Try it:
Pictures aside, each entry has to be returned exactly as it stands.

Data listing:
━━━━━━━━━━━━━━━━━━━━━━━━━━━━━━

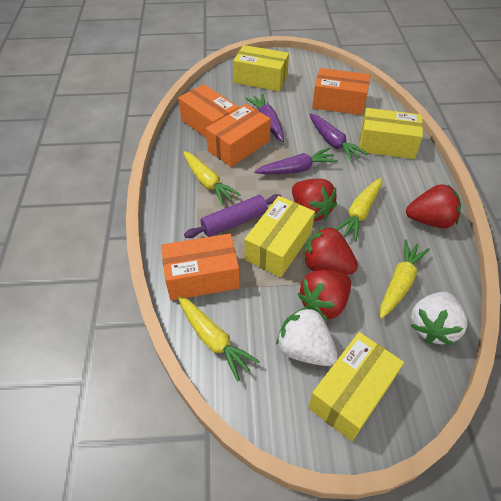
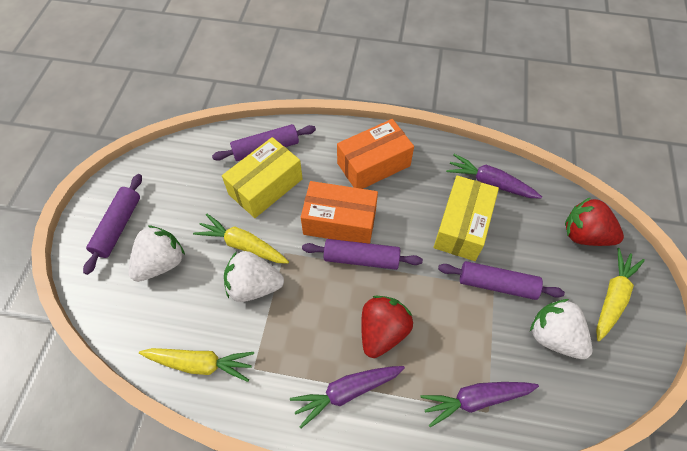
orange box: 4 -> 2
purple rolling pin: 1 -> 4
red strawberry: 4 -> 2
white strawberry: 2 -> 3
yellow box: 4 -> 2
yellow carrot: 4 -> 3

━━━━━━━━━━━━━━━━━━━━━━━━━━━━━━

Answer for the task:
orange box: 4 -> 2
purple rolling pin: 1 -> 4
red strawberry: 4 -> 2
white strawberry: 2 -> 3
yellow box: 4 -> 2
yellow carrot: 4 -> 3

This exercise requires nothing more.